EXERCISE PROMPT:
The lines to copy are those in the listing below that contain the word "XNOR".

§

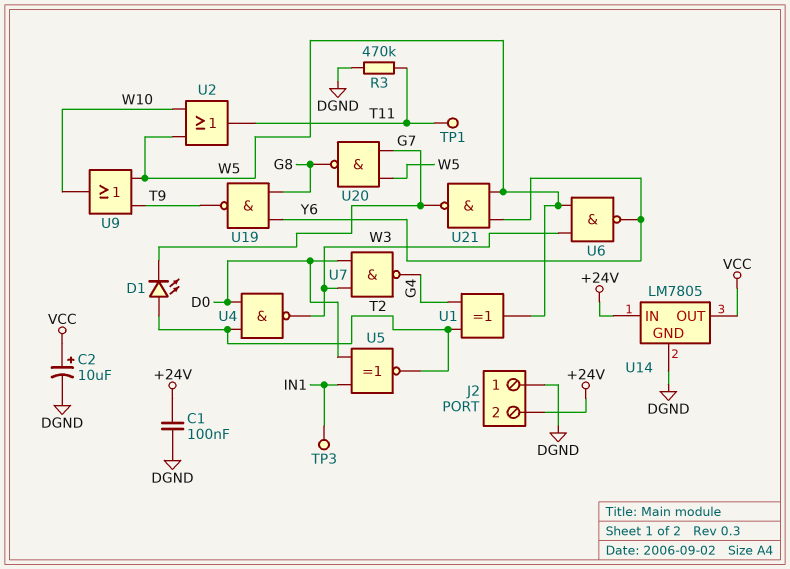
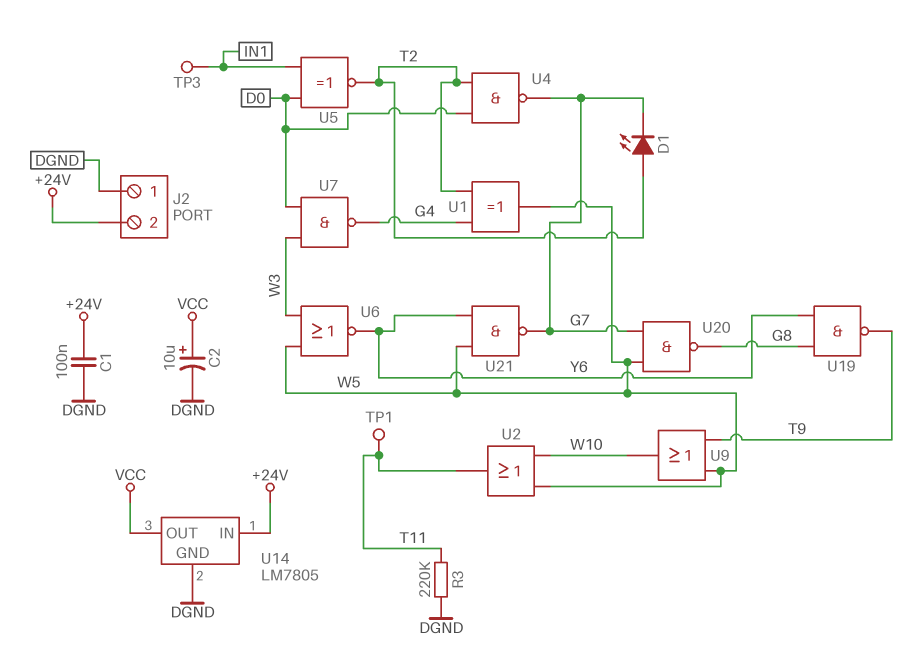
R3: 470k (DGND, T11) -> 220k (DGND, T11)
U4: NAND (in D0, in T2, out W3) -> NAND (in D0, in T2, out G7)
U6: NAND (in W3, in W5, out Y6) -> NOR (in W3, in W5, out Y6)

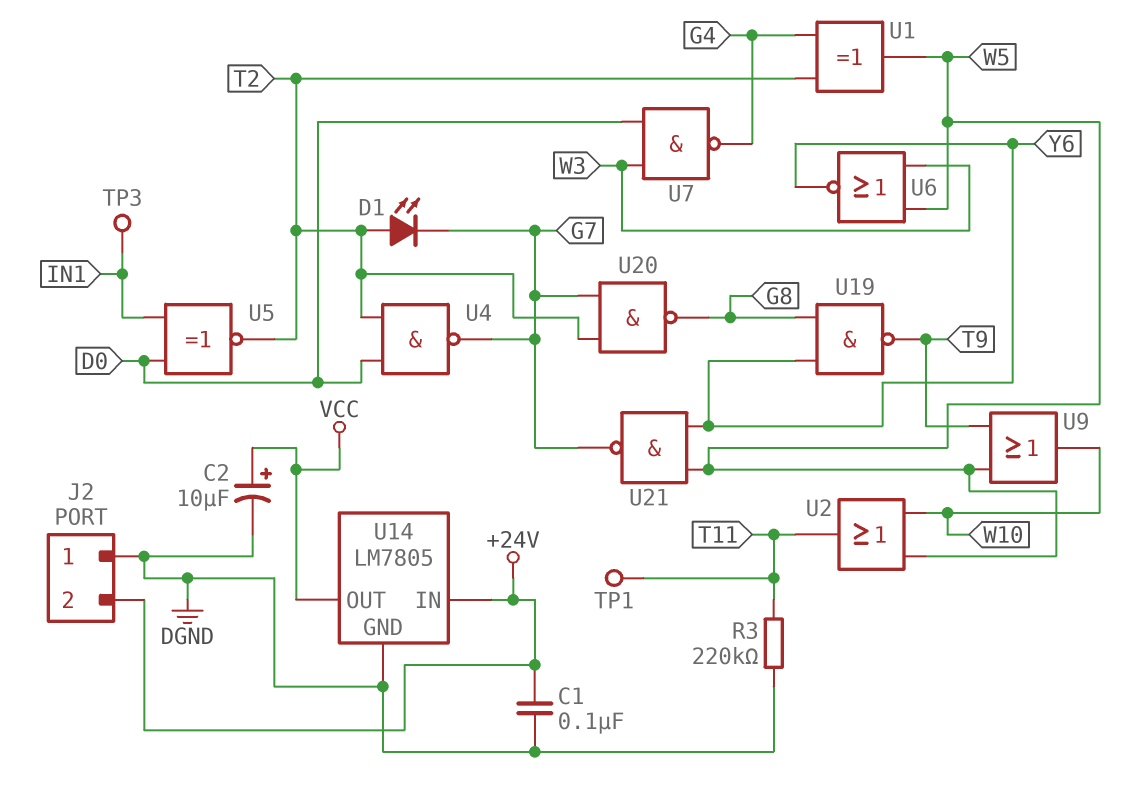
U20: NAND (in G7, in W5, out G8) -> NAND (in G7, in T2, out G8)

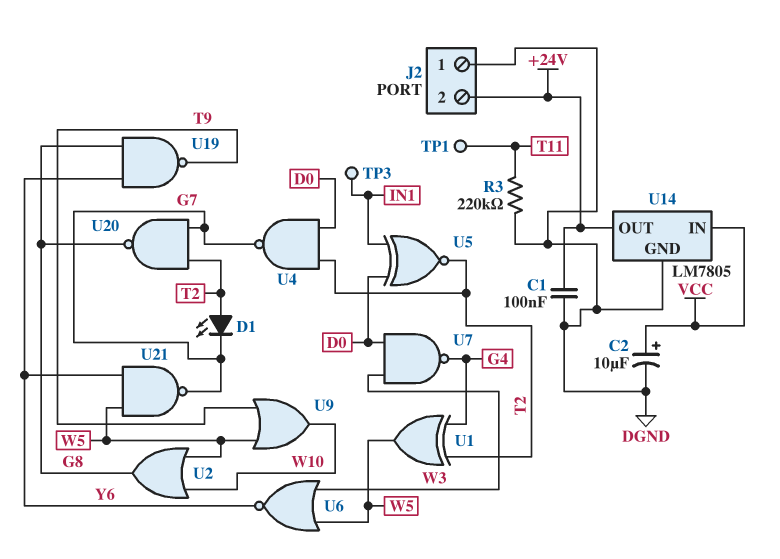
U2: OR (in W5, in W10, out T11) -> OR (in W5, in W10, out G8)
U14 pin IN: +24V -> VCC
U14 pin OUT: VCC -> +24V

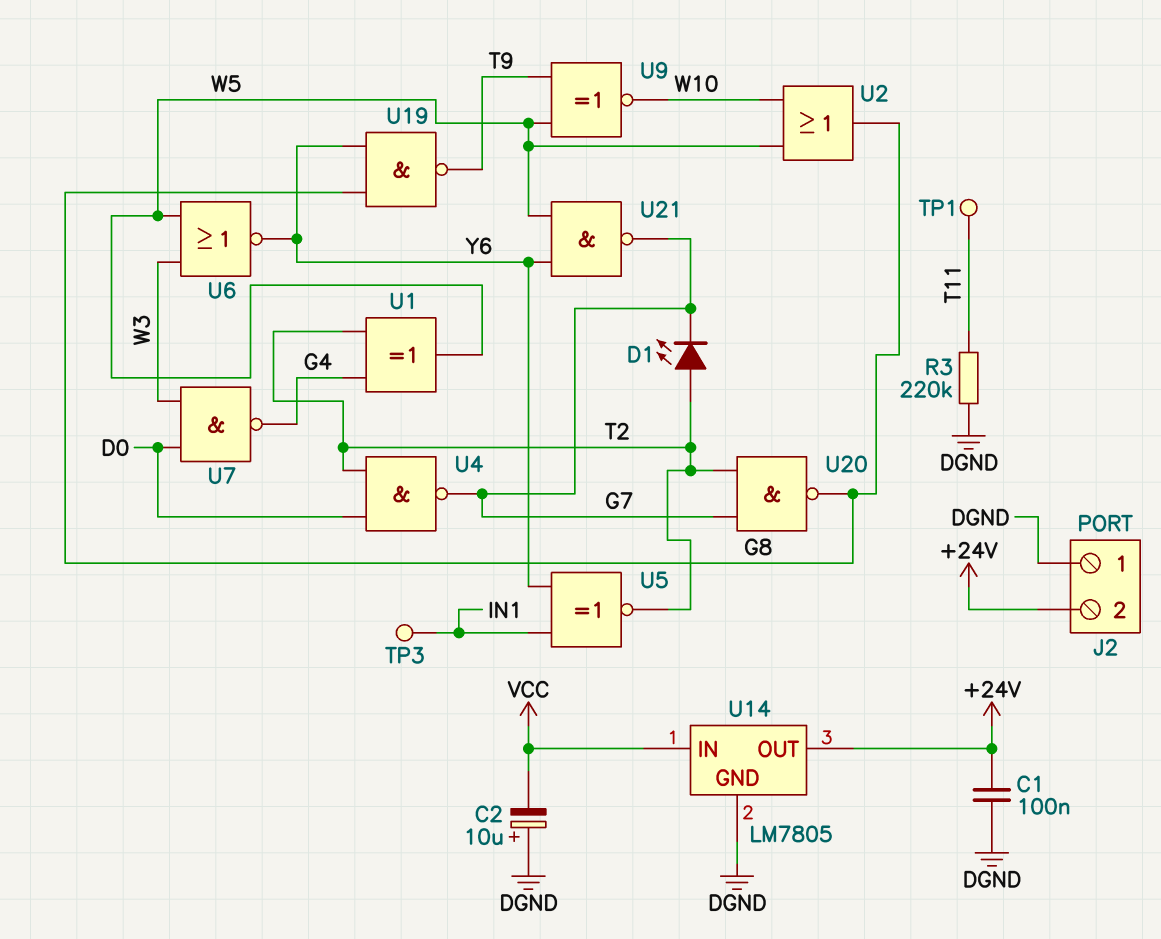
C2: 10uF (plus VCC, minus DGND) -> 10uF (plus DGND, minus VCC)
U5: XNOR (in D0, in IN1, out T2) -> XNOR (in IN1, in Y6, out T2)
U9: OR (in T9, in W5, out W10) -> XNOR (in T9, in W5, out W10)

§

FINISHED TASK:
U5: XNOR (in D0, in IN1, out T2) -> XNOR (in IN1, in Y6, out T2)
U9: OR (in T9, in W5, out W10) -> XNOR (in T9, in W5, out W10)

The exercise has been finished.